[Records — start]

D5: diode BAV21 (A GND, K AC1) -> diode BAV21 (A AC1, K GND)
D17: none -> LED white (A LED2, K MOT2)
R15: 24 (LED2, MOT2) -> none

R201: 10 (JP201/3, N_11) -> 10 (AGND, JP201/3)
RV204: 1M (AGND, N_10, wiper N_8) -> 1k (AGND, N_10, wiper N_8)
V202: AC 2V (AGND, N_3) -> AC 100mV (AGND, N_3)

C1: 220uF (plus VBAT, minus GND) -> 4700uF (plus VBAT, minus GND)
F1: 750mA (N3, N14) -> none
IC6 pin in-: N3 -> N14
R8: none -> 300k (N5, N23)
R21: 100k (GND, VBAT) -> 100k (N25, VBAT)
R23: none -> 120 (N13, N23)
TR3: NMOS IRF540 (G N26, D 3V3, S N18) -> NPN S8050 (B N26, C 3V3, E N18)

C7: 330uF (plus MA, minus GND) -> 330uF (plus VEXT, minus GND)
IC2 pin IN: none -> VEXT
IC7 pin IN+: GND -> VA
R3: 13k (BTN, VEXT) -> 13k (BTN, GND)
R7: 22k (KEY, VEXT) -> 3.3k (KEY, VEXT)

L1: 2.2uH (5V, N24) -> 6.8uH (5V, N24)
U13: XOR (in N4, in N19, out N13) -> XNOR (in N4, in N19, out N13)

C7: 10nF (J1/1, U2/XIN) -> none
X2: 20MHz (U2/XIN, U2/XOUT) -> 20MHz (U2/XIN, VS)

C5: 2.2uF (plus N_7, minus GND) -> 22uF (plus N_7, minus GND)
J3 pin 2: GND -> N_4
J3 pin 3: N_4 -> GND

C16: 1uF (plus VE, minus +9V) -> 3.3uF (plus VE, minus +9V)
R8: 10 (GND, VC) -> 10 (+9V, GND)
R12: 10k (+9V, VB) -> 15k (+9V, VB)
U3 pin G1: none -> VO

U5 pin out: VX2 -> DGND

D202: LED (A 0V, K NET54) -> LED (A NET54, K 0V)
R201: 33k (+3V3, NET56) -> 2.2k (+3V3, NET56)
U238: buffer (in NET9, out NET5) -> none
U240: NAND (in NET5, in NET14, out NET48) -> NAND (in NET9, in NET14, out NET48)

[Records — finish]

Could you report every line of the material that contains the string "plus"?

[Task result]
C1: 220uF (plus VBAT, minus GND) -> 4700uF (plus VBAT, minus GND)
C7: 330uF (plus MA, minus GND) -> 330uF (plus VEXT, minus GND)
C5: 2.2uF (plus N_7, minus GND) -> 22uF (plus N_7, minus GND)
C16: 1uF (plus VE, minus +9V) -> 3.3uF (plus VE, minus +9V)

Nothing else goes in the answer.